TASK DESCRIPTION | Restate the following entries exactly. Keep the pictures out.

DATA EXTRACTS below:

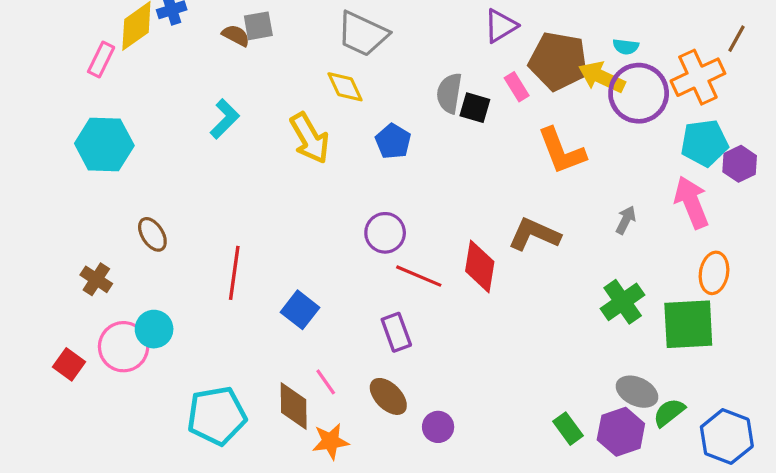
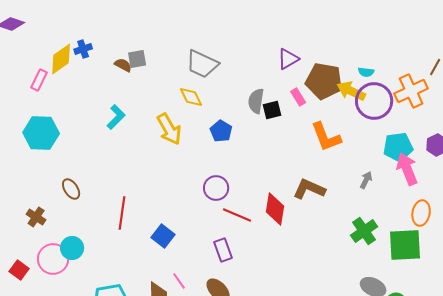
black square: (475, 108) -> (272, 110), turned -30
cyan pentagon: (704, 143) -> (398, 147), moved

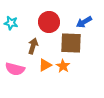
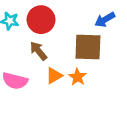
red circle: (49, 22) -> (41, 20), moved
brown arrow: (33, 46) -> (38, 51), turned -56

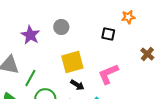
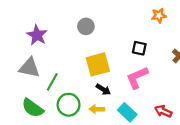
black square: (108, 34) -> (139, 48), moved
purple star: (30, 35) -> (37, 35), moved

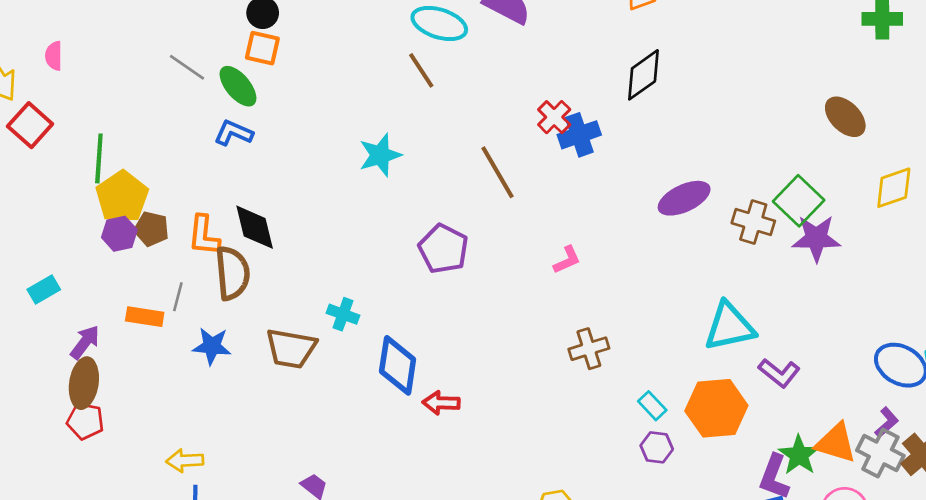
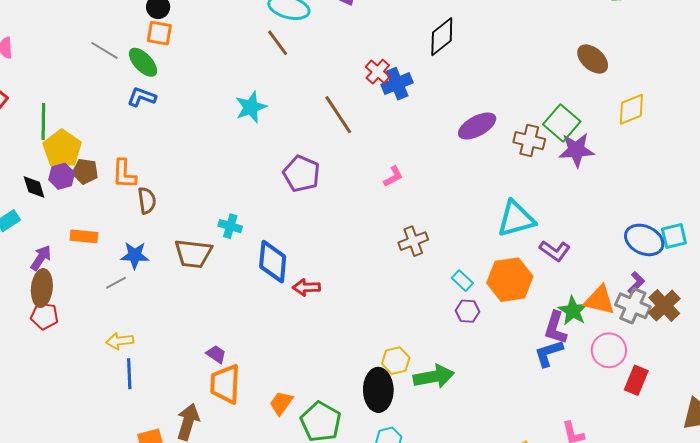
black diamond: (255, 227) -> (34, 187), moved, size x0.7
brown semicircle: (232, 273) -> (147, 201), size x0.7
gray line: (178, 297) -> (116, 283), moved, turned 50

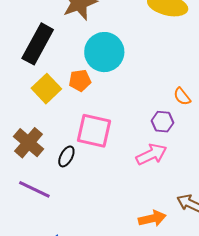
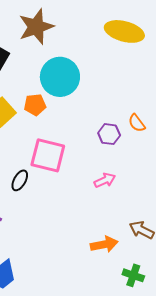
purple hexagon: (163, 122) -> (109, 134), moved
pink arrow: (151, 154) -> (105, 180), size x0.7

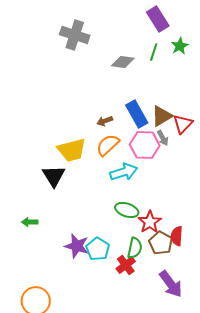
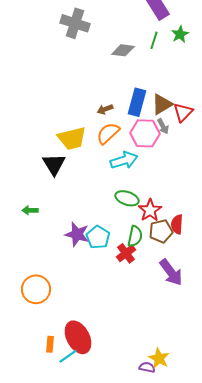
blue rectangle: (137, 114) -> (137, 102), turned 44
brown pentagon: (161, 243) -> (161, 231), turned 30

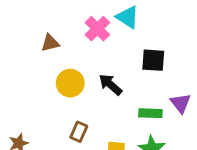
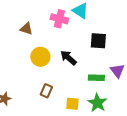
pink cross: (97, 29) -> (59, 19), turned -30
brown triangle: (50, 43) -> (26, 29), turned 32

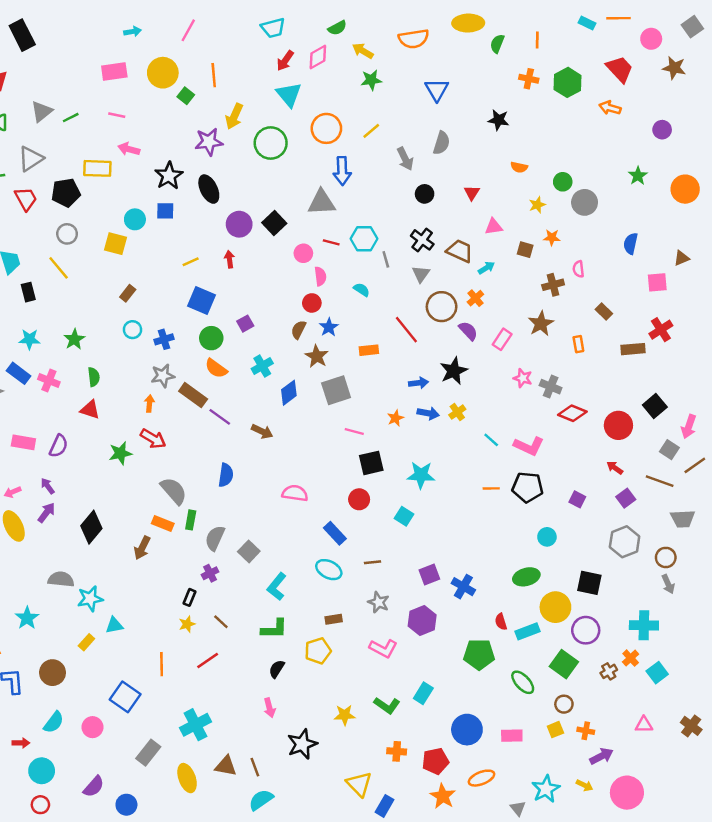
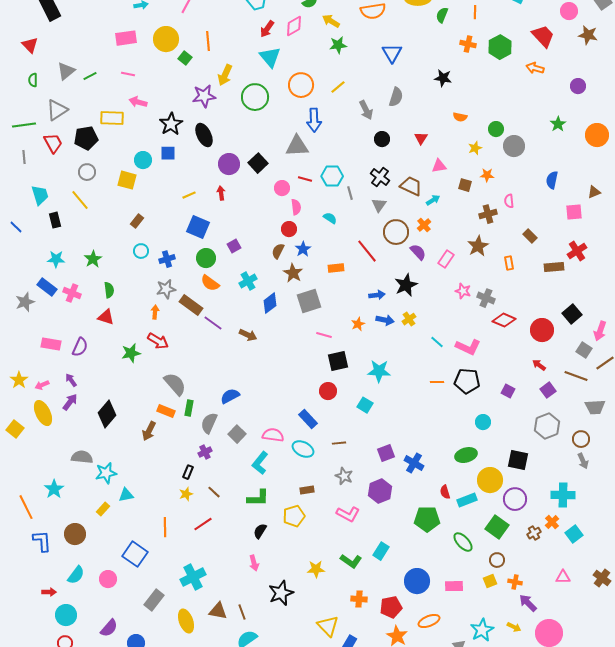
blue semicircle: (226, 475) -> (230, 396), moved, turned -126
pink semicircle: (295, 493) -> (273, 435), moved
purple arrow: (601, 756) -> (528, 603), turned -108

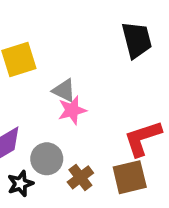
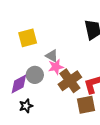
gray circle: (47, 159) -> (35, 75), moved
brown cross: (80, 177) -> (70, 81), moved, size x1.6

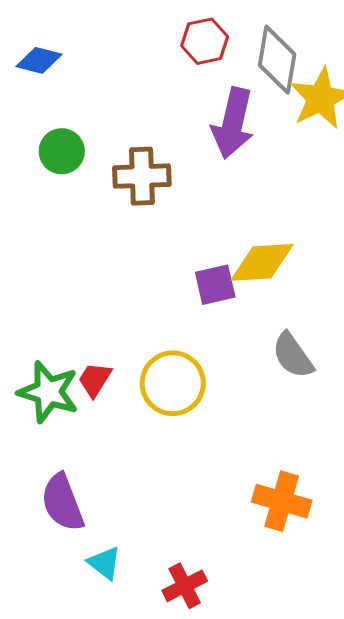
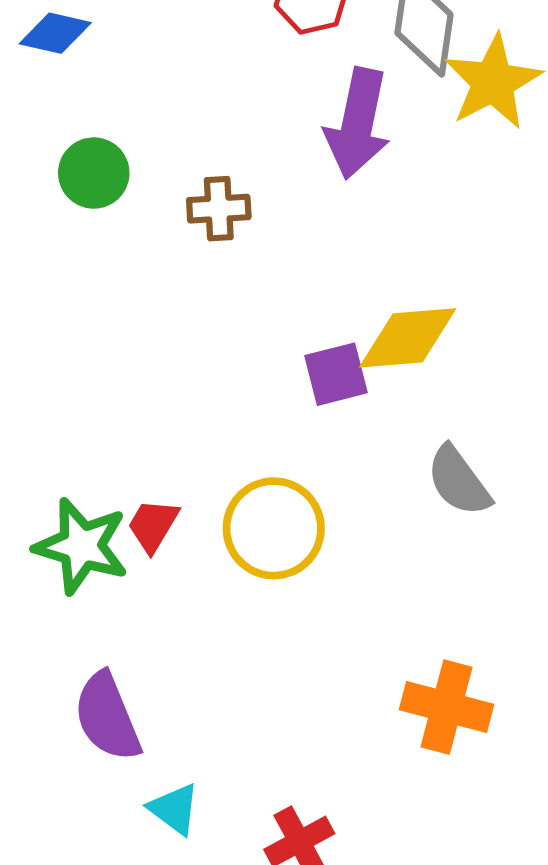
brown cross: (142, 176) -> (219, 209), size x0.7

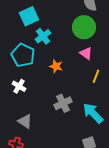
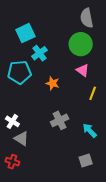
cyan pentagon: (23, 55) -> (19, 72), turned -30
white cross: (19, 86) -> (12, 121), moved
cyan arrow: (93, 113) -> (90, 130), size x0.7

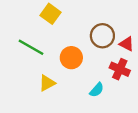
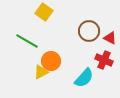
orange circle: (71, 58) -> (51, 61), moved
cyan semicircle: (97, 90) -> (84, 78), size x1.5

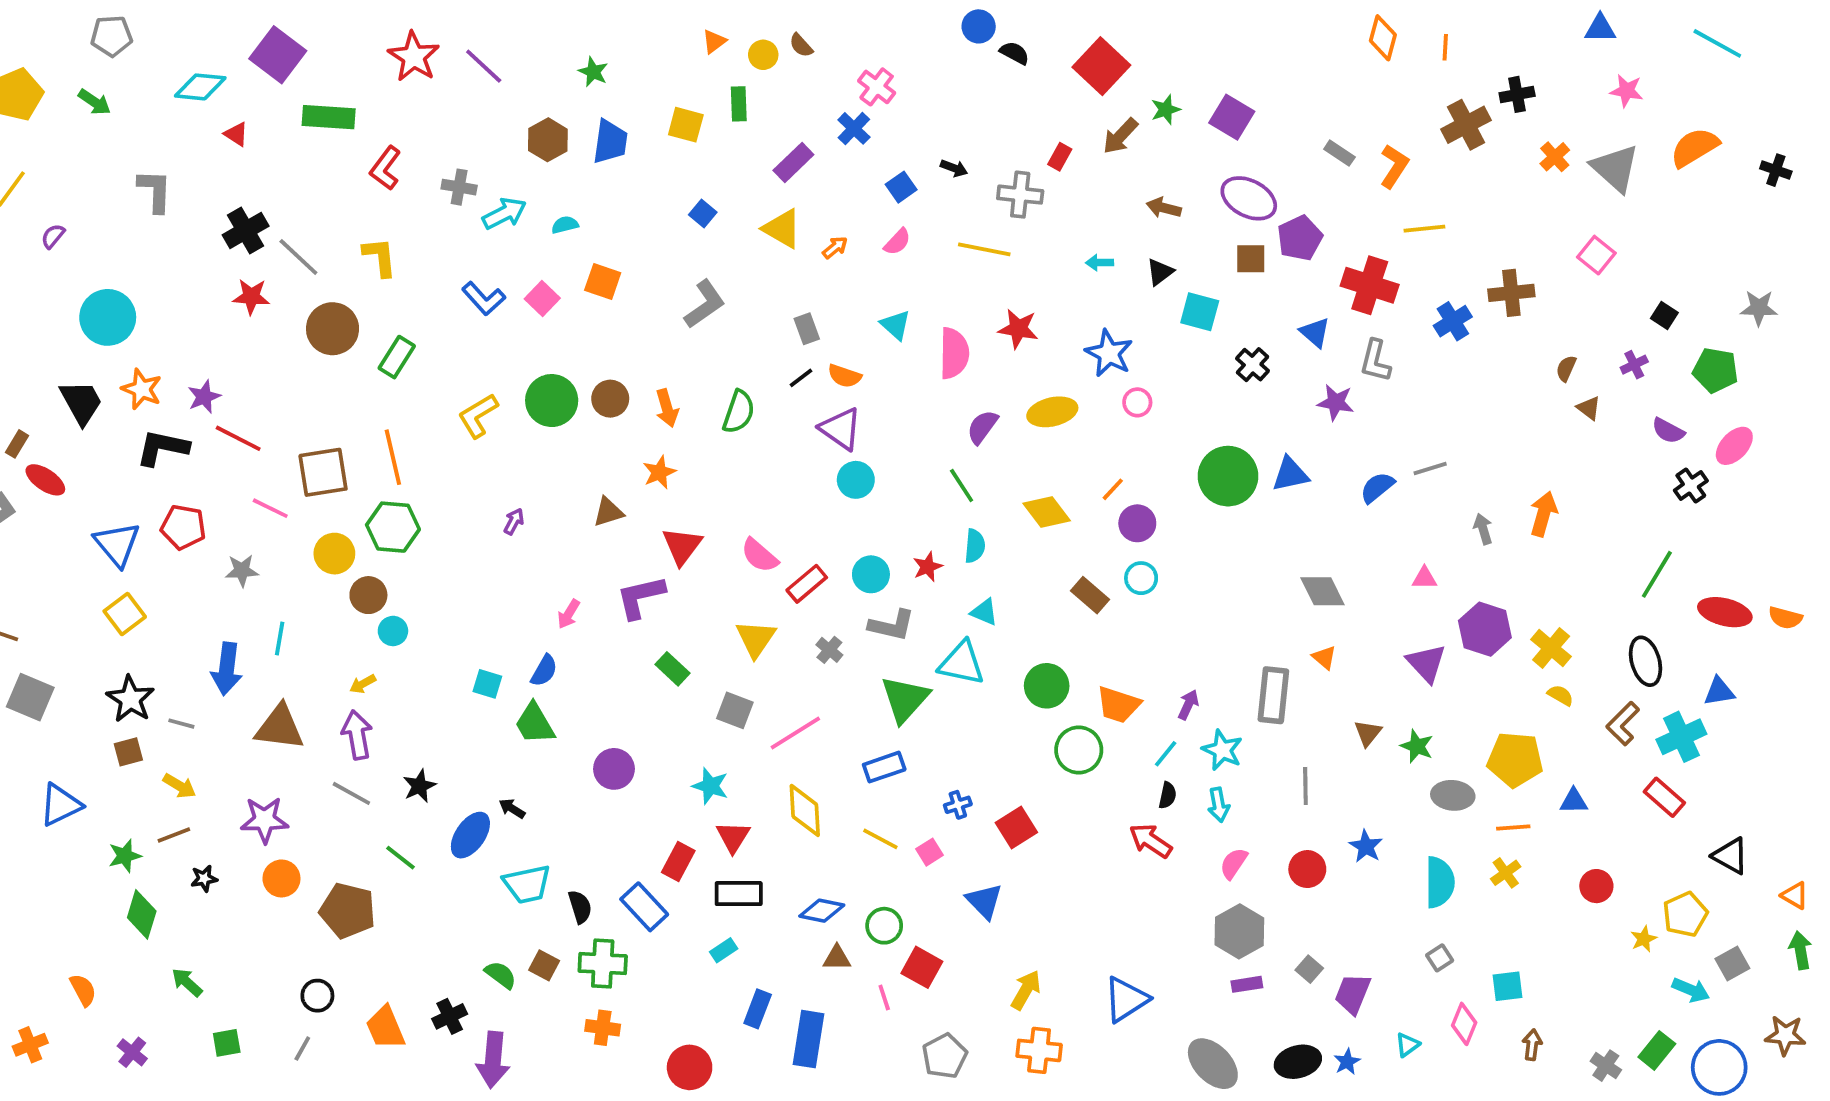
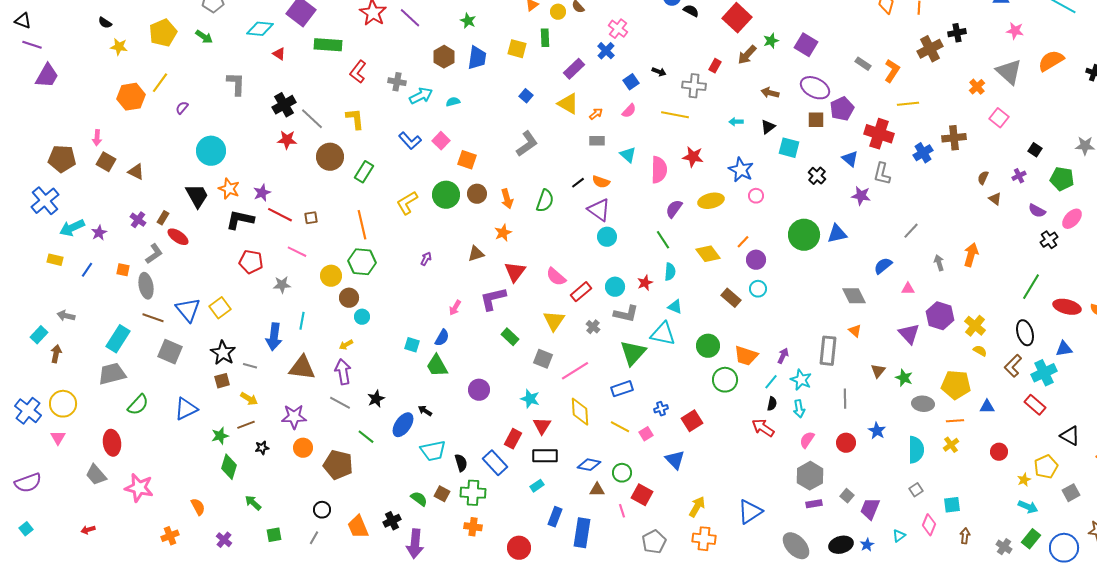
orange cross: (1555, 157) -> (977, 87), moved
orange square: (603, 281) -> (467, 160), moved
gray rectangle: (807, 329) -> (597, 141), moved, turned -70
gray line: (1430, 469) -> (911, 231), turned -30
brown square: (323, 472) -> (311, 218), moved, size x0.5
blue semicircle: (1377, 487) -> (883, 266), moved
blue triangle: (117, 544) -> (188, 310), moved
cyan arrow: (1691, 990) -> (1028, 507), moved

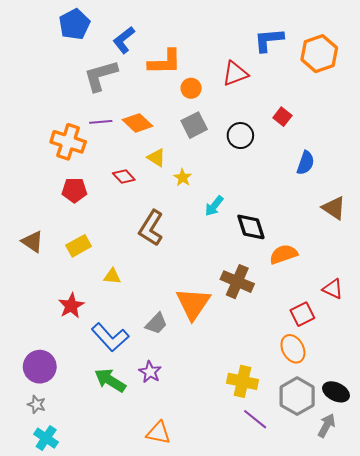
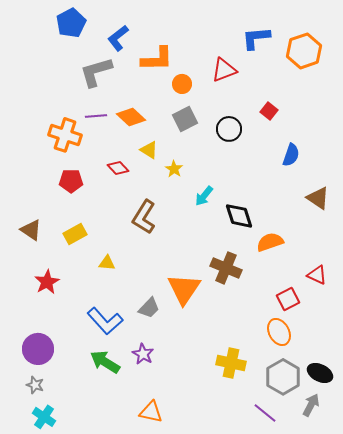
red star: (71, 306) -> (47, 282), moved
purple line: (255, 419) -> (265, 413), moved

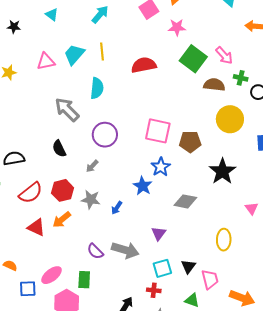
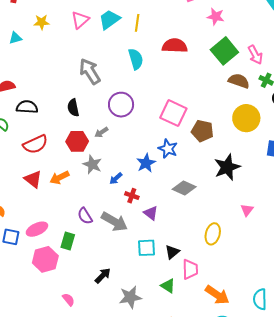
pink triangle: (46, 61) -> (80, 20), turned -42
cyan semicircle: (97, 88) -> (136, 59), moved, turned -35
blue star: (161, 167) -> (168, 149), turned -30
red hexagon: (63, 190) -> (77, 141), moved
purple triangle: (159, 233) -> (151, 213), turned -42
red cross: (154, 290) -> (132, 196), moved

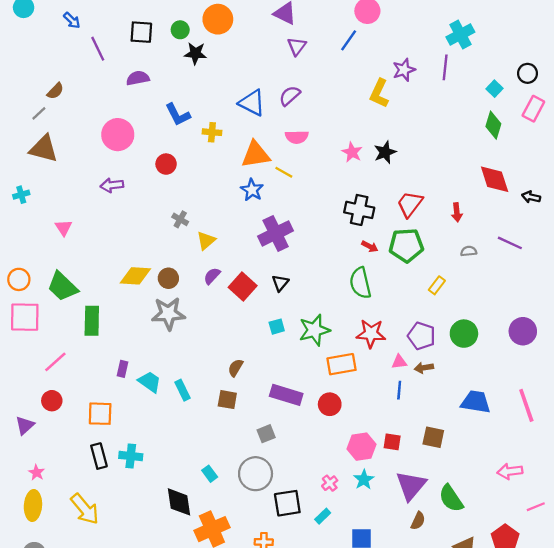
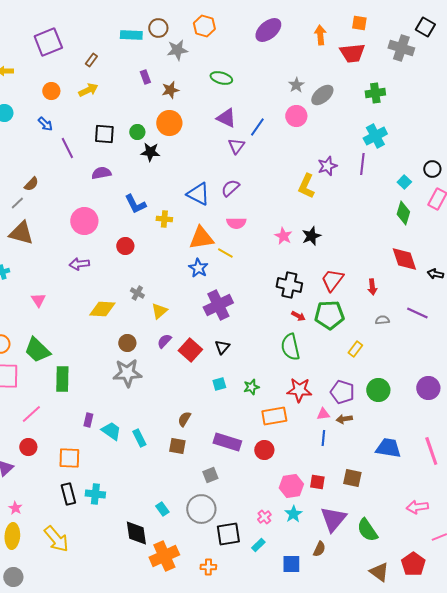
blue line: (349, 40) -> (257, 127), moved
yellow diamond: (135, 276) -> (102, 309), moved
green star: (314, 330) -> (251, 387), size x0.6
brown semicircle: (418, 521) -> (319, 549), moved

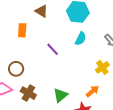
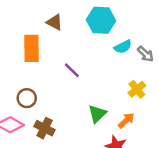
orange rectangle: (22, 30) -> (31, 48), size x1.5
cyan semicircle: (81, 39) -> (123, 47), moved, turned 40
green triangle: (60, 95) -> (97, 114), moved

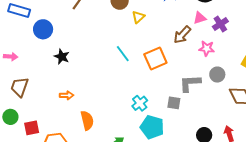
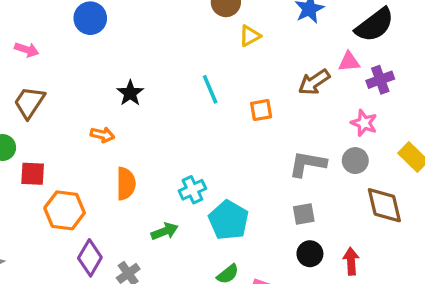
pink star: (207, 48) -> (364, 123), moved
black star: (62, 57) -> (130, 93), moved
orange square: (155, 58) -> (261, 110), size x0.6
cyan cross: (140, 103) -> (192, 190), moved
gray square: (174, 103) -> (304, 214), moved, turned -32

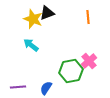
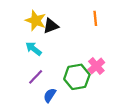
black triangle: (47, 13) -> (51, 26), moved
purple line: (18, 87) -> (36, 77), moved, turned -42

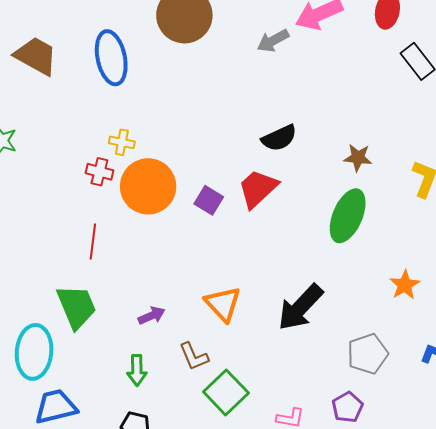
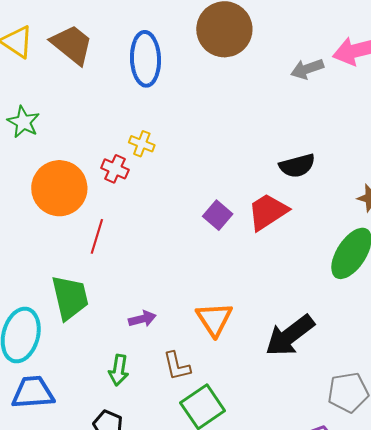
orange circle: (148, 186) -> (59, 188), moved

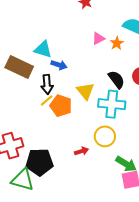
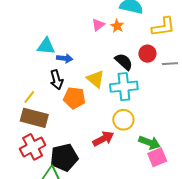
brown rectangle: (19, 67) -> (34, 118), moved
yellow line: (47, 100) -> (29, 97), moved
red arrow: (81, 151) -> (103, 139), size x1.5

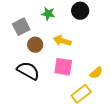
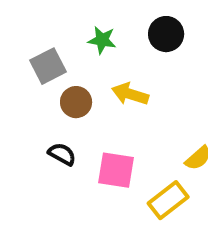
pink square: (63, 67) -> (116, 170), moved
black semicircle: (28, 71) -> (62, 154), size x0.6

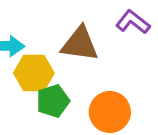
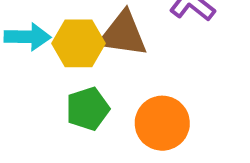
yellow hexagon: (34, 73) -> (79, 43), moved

End of DATA EXTRACTS.

ANSWER TO THE EXERCISE |
black square: (475, 108) -> (272, 110), turned -30
cyan pentagon: (704, 143) -> (398, 147), moved

red circle: (49, 22) -> (41, 20), moved
brown arrow: (33, 46) -> (38, 51), turned -56

black square: (108, 34) -> (139, 48), moved
purple star: (30, 35) -> (37, 35), moved

black diamond: (255, 227) -> (34, 187), moved, size x0.7
brown semicircle: (232, 273) -> (147, 201), size x0.7
gray line: (178, 297) -> (116, 283), moved, turned 50

purple hexagon: (163, 122) -> (109, 134), moved
pink arrow: (151, 154) -> (105, 180), size x0.7

blue rectangle: (137, 114) -> (137, 102), turned 44
brown pentagon: (161, 243) -> (161, 231), turned 30

pink cross: (97, 29) -> (59, 19), turned -30
brown triangle: (50, 43) -> (26, 29), turned 32

blue semicircle: (226, 475) -> (230, 396), moved, turned -126
pink semicircle: (295, 493) -> (273, 435), moved
purple arrow: (601, 756) -> (528, 603), turned -108

gray circle: (47, 159) -> (35, 75), moved
brown cross: (80, 177) -> (70, 81), moved, size x1.6

brown cross: (142, 176) -> (219, 209), size x0.7

cyan pentagon: (23, 55) -> (19, 72), turned -30
white cross: (19, 86) -> (12, 121), moved
cyan arrow: (93, 113) -> (90, 130), size x0.7

orange circle: (71, 58) -> (51, 61), moved
cyan semicircle: (97, 90) -> (84, 78), size x1.5

orange cross: (1555, 157) -> (977, 87), moved
orange square: (603, 281) -> (467, 160), moved
gray rectangle: (807, 329) -> (597, 141), moved, turned -70
gray line: (1430, 469) -> (911, 231), turned -30
brown square: (323, 472) -> (311, 218), moved, size x0.5
blue semicircle: (1377, 487) -> (883, 266), moved
blue triangle: (117, 544) -> (188, 310), moved
cyan arrow: (1691, 990) -> (1028, 507), moved

red star: (71, 306) -> (47, 282), moved
purple line: (255, 419) -> (265, 413), moved

pink triangle: (46, 61) -> (80, 20), turned -42
cyan semicircle: (97, 88) -> (136, 59), moved, turned -35
blue star: (161, 167) -> (168, 149), turned -30
red hexagon: (63, 190) -> (77, 141), moved
purple triangle: (159, 233) -> (151, 213), turned -42
red cross: (154, 290) -> (132, 196), moved

blue line: (349, 40) -> (257, 127), moved
yellow diamond: (135, 276) -> (102, 309), moved
green star: (314, 330) -> (251, 387), size x0.6
brown semicircle: (418, 521) -> (319, 549), moved

orange rectangle: (22, 30) -> (31, 48), size x1.5
cyan semicircle: (81, 39) -> (123, 47), moved, turned 40
green triangle: (60, 95) -> (97, 114), moved

pink star: (207, 48) -> (364, 123), moved
black star: (62, 57) -> (130, 93), moved
orange square: (155, 58) -> (261, 110), size x0.6
cyan cross: (140, 103) -> (192, 190), moved
gray square: (174, 103) -> (304, 214), moved, turned -32

black triangle: (47, 13) -> (51, 26), moved
purple line: (18, 87) -> (36, 77), moved, turned -42

orange circle: (148, 186) -> (59, 188), moved

brown rectangle: (19, 67) -> (34, 118), moved
yellow line: (47, 100) -> (29, 97), moved
red arrow: (81, 151) -> (103, 139), size x1.5

pink square: (63, 67) -> (116, 170), moved
black semicircle: (28, 71) -> (62, 154), size x0.6

yellow hexagon: (34, 73) -> (79, 43), moved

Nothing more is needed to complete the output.